= Beginning of Section =
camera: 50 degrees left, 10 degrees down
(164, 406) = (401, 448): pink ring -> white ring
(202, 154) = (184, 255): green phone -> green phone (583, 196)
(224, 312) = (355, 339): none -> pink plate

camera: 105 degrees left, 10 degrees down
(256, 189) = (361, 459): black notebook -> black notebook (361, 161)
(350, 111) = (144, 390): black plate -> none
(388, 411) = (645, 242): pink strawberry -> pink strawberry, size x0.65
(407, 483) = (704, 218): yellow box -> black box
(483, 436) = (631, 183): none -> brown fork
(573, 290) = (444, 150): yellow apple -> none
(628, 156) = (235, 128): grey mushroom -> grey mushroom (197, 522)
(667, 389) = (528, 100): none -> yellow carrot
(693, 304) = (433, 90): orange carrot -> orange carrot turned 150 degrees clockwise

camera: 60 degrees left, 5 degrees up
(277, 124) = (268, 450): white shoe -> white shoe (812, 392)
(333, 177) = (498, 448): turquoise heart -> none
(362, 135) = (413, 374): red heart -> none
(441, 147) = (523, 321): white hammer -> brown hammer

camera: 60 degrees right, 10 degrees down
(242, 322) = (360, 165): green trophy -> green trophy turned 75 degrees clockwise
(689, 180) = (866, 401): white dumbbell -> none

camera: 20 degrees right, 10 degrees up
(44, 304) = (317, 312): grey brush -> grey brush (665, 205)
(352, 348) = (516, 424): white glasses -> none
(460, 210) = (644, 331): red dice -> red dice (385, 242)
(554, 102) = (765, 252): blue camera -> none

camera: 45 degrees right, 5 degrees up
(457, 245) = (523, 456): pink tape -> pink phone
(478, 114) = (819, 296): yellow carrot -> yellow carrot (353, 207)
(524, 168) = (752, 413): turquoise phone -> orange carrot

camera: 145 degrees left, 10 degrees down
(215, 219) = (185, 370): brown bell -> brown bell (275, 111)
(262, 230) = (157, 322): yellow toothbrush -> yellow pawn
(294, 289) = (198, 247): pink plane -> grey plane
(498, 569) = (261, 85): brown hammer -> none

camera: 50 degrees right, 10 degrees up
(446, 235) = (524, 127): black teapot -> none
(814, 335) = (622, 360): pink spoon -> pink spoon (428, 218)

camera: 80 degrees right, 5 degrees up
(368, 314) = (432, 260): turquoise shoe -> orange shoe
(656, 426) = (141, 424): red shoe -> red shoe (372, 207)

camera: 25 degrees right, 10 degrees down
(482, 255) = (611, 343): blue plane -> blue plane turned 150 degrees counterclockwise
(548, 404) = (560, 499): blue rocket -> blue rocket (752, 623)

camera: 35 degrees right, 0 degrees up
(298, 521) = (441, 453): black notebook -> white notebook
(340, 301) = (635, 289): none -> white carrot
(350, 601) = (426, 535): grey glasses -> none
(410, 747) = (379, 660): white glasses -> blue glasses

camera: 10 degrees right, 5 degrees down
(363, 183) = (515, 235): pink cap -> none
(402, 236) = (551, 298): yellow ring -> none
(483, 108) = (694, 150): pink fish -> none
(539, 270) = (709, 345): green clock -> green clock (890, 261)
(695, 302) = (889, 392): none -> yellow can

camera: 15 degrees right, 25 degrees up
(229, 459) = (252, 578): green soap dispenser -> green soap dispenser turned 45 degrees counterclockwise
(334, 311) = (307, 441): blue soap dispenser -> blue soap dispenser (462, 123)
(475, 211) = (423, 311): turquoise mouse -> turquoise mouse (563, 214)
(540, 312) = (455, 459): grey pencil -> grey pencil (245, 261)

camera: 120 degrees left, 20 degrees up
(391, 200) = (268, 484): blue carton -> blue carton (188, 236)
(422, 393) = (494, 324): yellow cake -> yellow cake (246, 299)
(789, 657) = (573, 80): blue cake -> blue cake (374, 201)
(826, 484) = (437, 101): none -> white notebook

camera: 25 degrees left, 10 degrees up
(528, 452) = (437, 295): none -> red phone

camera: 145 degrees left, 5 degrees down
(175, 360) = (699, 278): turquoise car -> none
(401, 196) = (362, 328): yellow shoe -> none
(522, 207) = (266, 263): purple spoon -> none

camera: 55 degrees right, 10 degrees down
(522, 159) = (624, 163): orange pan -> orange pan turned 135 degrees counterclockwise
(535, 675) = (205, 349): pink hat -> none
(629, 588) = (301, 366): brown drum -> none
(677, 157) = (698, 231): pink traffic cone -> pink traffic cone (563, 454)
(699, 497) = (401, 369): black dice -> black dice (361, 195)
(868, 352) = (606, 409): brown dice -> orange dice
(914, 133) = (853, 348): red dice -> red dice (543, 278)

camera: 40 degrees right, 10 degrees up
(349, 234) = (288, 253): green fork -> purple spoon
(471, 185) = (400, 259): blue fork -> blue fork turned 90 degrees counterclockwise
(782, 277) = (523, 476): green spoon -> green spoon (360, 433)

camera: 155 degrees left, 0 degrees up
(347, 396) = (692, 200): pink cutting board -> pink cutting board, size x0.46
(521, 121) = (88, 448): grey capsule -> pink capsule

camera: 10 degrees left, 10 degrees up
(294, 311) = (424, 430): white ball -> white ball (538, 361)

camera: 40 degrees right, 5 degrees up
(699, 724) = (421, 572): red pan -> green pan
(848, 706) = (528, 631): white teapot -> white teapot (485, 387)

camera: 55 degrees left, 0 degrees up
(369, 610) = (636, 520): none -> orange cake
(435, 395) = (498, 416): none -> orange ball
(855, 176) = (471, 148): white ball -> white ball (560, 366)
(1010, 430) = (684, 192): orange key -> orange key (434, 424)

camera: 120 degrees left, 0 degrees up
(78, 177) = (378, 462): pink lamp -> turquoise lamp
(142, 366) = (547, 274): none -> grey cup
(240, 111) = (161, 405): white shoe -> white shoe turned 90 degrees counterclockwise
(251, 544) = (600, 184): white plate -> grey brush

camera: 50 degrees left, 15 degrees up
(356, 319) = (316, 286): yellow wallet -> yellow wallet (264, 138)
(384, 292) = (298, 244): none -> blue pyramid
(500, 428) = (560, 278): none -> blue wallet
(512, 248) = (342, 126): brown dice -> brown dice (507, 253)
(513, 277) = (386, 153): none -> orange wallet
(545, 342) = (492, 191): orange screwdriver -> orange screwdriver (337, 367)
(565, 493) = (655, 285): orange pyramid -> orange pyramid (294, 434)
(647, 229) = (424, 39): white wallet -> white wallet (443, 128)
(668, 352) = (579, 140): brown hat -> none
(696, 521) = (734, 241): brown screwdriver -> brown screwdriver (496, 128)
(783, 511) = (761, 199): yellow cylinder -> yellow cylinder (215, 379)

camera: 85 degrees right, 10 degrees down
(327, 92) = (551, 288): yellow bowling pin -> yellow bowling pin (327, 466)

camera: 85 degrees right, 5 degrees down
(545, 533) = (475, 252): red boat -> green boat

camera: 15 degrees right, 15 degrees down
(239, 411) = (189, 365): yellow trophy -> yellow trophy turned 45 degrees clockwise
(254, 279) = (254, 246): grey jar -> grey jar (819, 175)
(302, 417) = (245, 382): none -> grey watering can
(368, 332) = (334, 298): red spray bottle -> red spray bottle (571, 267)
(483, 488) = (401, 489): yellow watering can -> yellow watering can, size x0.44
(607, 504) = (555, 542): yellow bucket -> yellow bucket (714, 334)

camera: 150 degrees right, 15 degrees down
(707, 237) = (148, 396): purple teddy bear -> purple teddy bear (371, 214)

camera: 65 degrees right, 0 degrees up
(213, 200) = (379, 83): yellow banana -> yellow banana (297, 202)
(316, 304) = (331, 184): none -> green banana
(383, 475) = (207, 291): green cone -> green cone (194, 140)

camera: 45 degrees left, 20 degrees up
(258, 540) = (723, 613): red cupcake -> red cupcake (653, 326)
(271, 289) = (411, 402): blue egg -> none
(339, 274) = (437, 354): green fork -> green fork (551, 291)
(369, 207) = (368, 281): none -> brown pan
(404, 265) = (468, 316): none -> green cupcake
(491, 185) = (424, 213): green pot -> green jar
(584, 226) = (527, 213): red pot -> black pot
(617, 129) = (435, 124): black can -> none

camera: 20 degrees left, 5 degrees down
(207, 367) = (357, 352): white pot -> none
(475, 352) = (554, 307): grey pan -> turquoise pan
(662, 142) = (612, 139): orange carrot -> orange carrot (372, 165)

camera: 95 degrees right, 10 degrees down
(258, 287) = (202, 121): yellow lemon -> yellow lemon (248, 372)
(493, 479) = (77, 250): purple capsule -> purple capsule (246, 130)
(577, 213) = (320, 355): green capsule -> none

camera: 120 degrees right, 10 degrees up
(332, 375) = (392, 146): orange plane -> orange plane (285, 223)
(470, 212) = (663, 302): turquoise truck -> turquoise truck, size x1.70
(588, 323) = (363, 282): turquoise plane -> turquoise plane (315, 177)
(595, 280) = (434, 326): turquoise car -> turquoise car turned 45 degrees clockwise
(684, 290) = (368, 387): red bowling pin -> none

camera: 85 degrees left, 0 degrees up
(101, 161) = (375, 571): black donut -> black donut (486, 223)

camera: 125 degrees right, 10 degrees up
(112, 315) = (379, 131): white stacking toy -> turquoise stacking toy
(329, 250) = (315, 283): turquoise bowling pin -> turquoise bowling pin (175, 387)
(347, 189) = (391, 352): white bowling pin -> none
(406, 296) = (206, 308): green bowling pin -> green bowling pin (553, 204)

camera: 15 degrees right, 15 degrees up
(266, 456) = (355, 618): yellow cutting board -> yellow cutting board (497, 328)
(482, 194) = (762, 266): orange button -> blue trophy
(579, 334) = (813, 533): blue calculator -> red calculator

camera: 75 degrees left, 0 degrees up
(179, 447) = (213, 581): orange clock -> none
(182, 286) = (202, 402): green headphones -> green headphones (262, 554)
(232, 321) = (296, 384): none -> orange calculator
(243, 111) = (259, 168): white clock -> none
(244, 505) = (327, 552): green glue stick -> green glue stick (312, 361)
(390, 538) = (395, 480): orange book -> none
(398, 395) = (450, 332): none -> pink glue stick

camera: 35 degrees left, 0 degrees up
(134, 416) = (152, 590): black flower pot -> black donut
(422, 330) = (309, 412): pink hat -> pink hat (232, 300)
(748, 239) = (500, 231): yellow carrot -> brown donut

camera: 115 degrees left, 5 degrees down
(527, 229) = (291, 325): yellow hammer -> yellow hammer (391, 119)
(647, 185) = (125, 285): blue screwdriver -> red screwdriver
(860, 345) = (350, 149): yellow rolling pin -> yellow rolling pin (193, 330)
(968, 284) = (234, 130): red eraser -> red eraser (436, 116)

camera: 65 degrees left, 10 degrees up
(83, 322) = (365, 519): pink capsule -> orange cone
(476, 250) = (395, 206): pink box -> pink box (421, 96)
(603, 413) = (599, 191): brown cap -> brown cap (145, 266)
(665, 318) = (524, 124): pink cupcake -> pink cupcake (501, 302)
= End of Section =
§ YOUR ASSIGNMENT
Above are the entries. Copy exactly the part that opens with the line containing "(134, 416) = (152, 590): black" and closes with the line containing "(647, 185) = (125, 285): blue", and no more.

§ PROBLEM SOLUTION
(134, 416) = (152, 590): black flower pot -> black donut
(422, 330) = (309, 412): pink hat -> pink hat (232, 300)
(748, 239) = (500, 231): yellow carrot -> brown donut

camera: 115 degrees left, 5 degrees down
(527, 229) = (291, 325): yellow hammer -> yellow hammer (391, 119)
(647, 185) = (125, 285): blue screwdriver -> red screwdriver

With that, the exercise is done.